*Your instructions*: Include no pictures. Output exactly the lines from the one that contains "lime brick C7:H7 level 2 -> none" through the final line of the entries.

*Data for this exercise*:
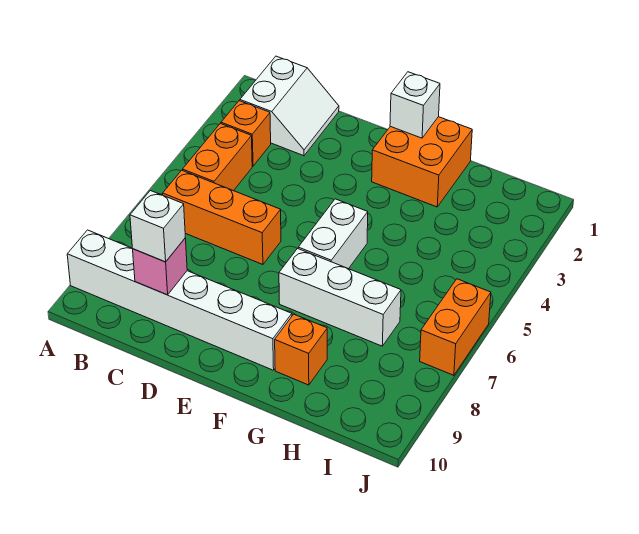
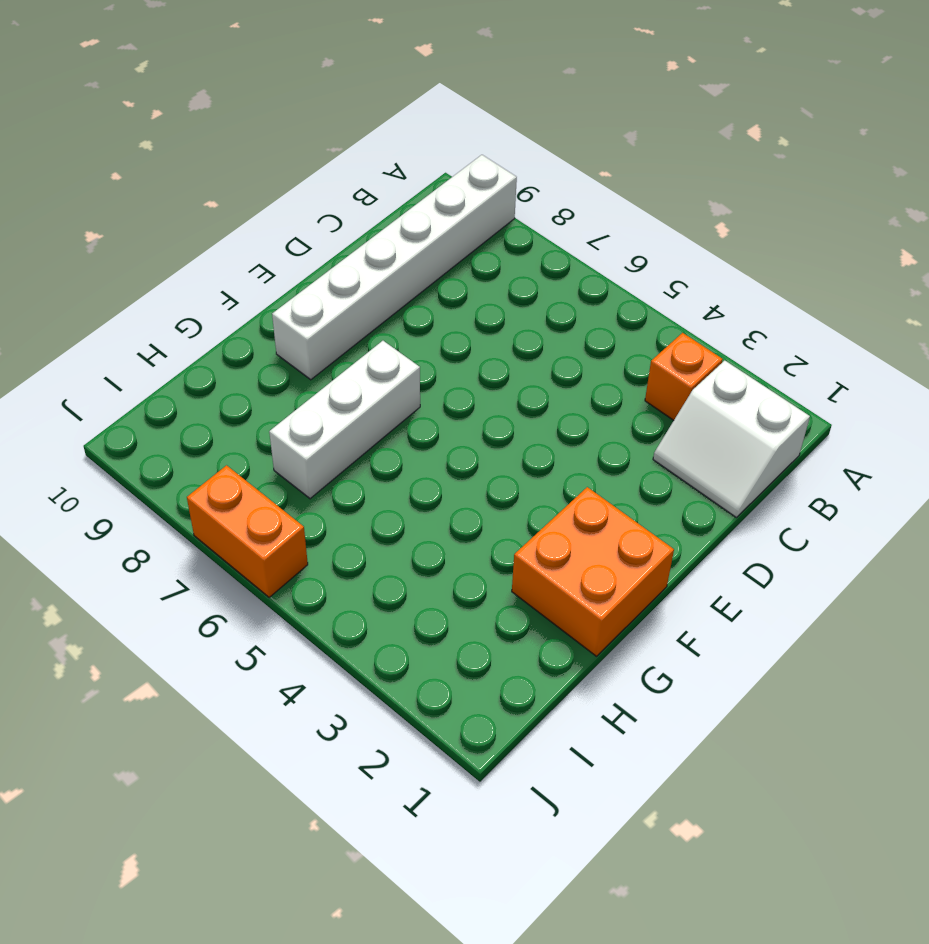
none -> orange brick B4:B5 level 1
none -> orange brick B6:D6 level 1
none -> white brick F5:F6 level 1

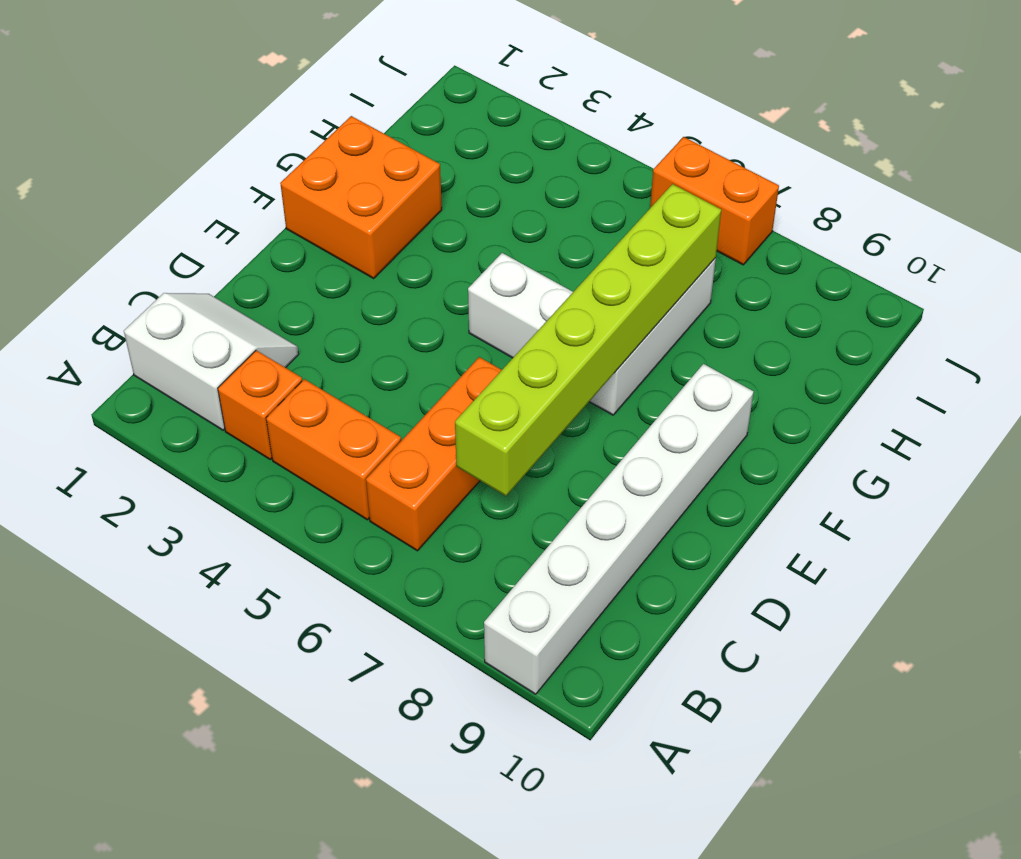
lime brick C7:H7 level 2 -> none
none -> orange brick G9 level 1
none -> pink brick C9 level 2
none -> white brick F1 level 2

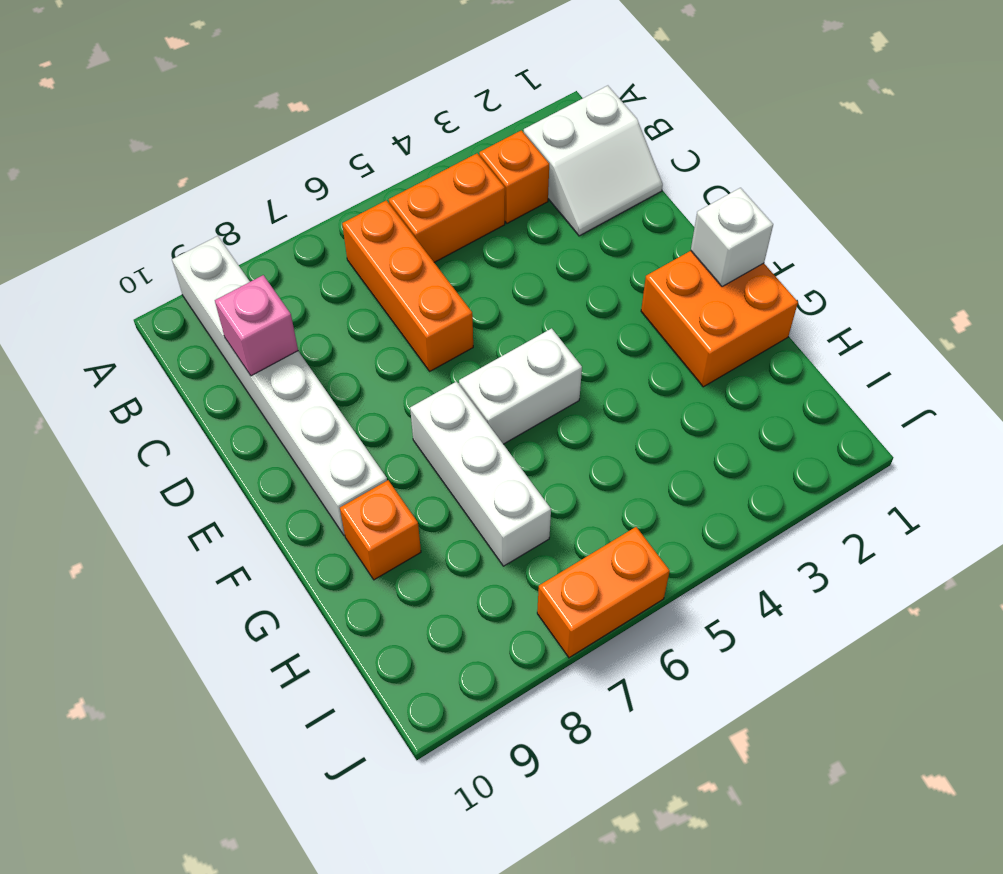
none -> white brick C9 level 3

*Exercise solution*:
lime brick C7:H7 level 2 -> none
none -> orange brick G9 level 1
none -> pink brick C9 level 2
none -> white brick F1 level 2

none -> white brick C9 level 3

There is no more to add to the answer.